[Exercise aim] Copy word for word the lines of the records below, beginning at the one with "HALL3: A3144 -> KY-003" and finishing at the one with "MIC2: MAX9814 -> KY-038", ends included, but none of the pictures.

***** Exercise data *****

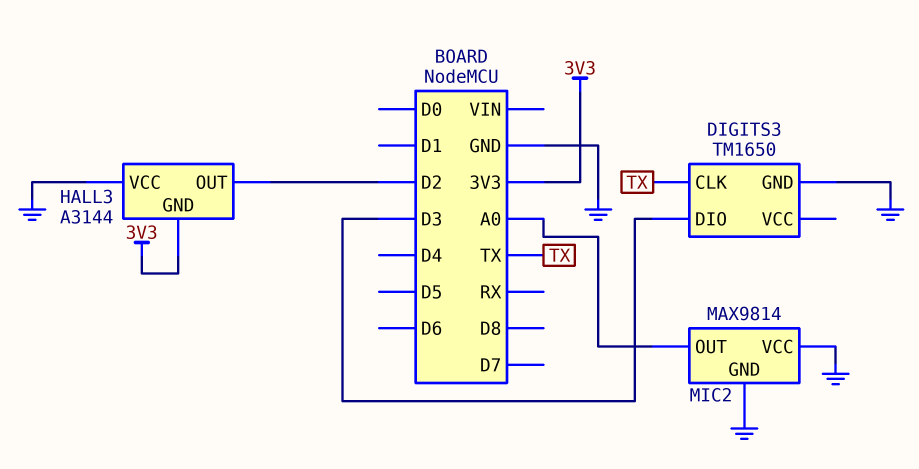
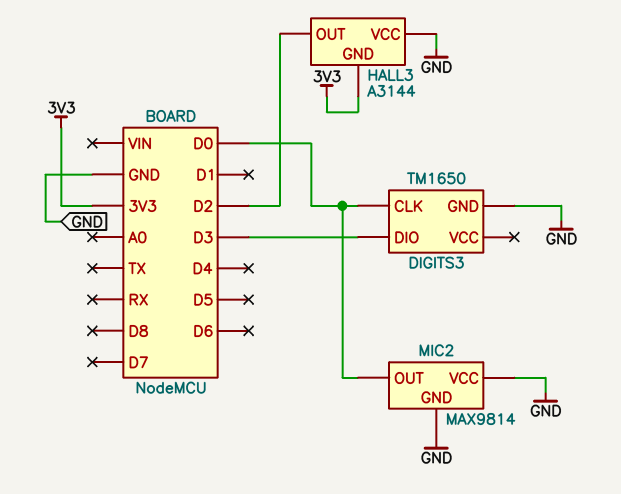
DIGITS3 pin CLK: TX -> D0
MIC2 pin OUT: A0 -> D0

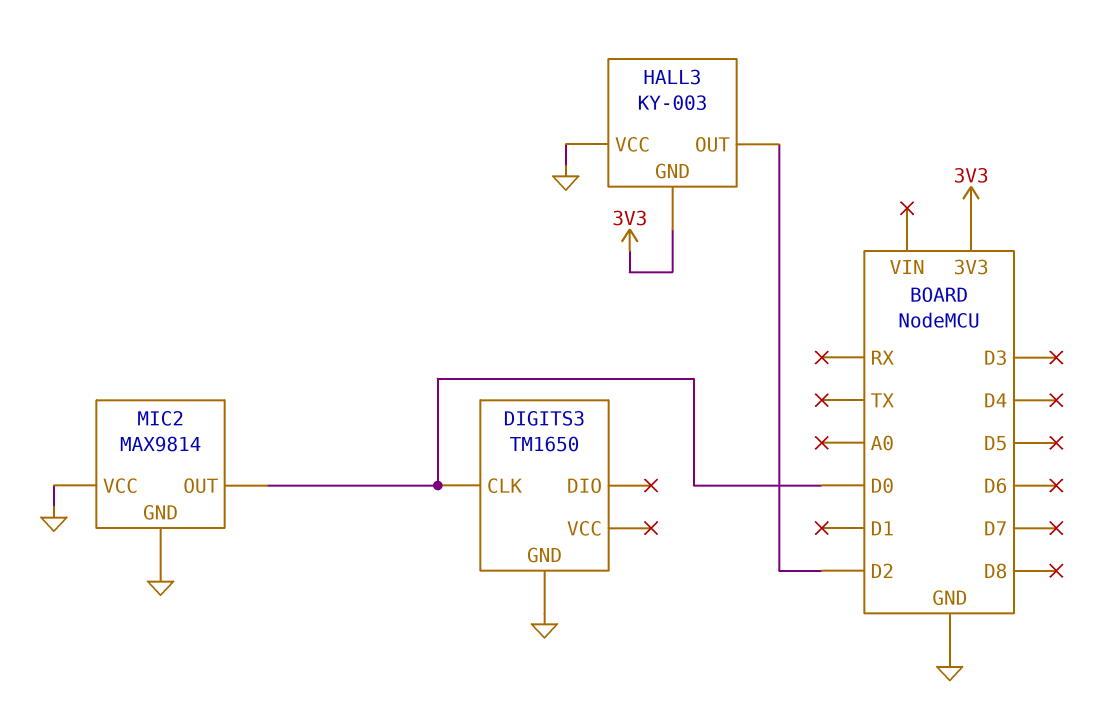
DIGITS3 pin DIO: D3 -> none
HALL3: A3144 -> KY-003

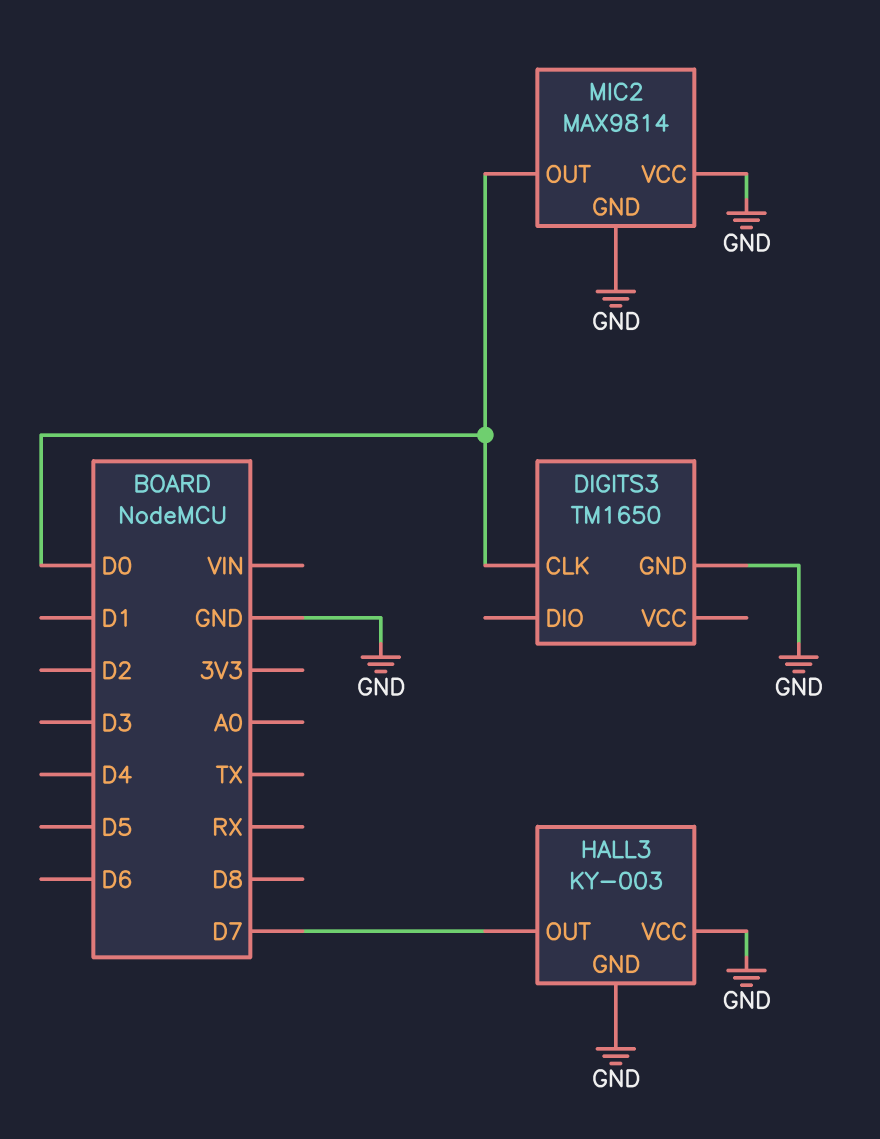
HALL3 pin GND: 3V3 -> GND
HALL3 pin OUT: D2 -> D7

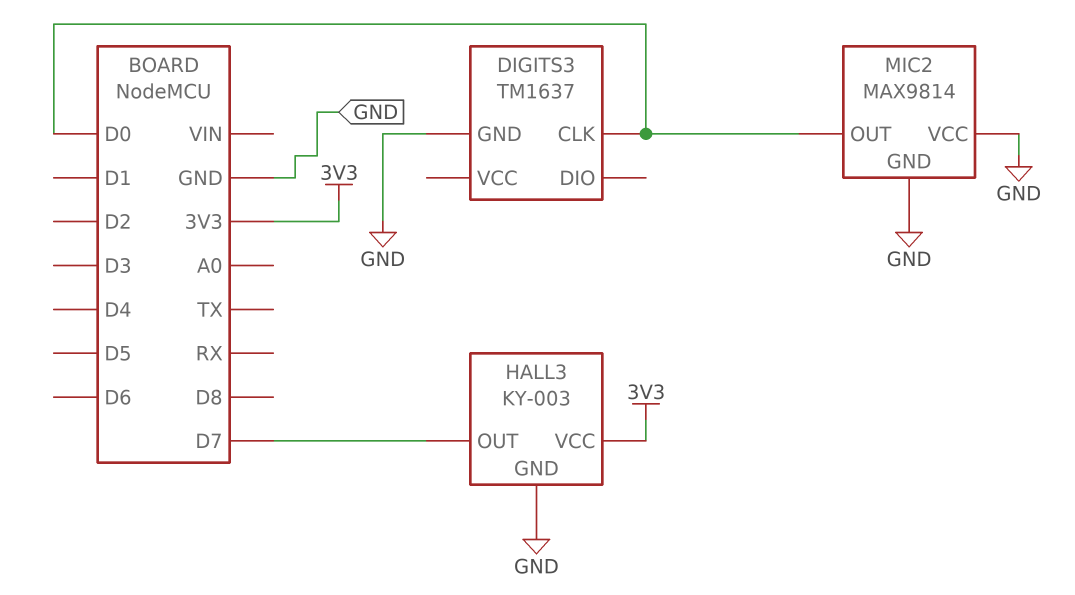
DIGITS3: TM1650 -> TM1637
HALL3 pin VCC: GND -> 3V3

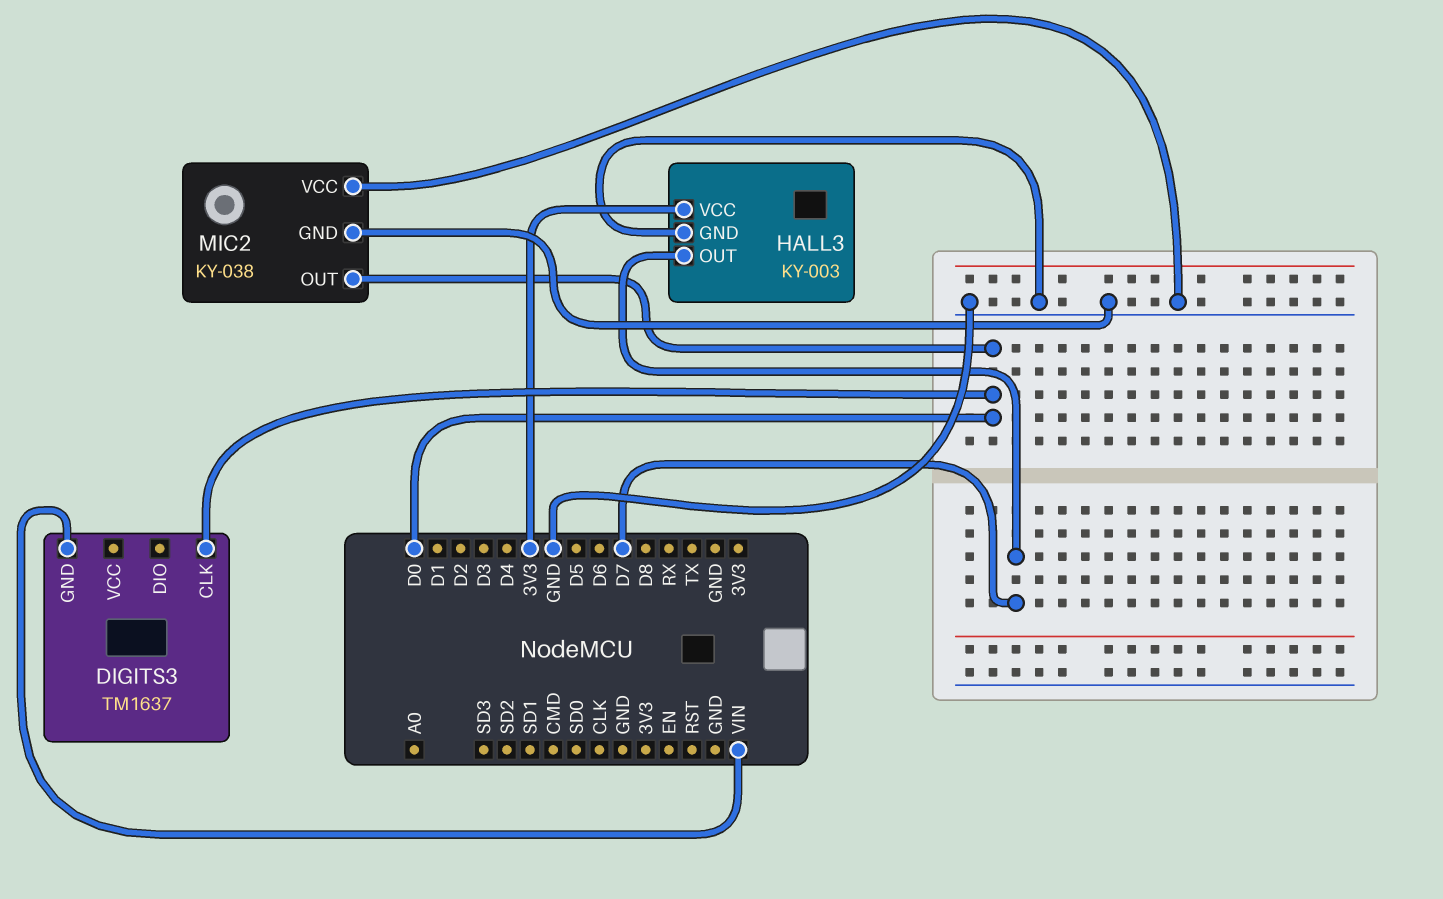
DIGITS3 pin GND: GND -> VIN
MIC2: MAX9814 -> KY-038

*****
***** Exercise data *****

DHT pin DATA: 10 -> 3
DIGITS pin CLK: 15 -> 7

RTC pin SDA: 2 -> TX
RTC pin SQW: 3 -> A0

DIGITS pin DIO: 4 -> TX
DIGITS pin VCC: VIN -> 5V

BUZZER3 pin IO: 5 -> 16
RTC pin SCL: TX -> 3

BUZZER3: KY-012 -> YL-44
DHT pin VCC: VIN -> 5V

*****

[Your response]
HALL3: A3144 -> KY-003

HALL3 pin GND: 3V3 -> GND
HALL3 pin OUT: D2 -> D7

DIGITS3: TM1650 -> TM1637
HALL3 pin VCC: GND -> 3V3

DIGITS3 pin GND: GND -> VIN
MIC2: MAX9814 -> KY-038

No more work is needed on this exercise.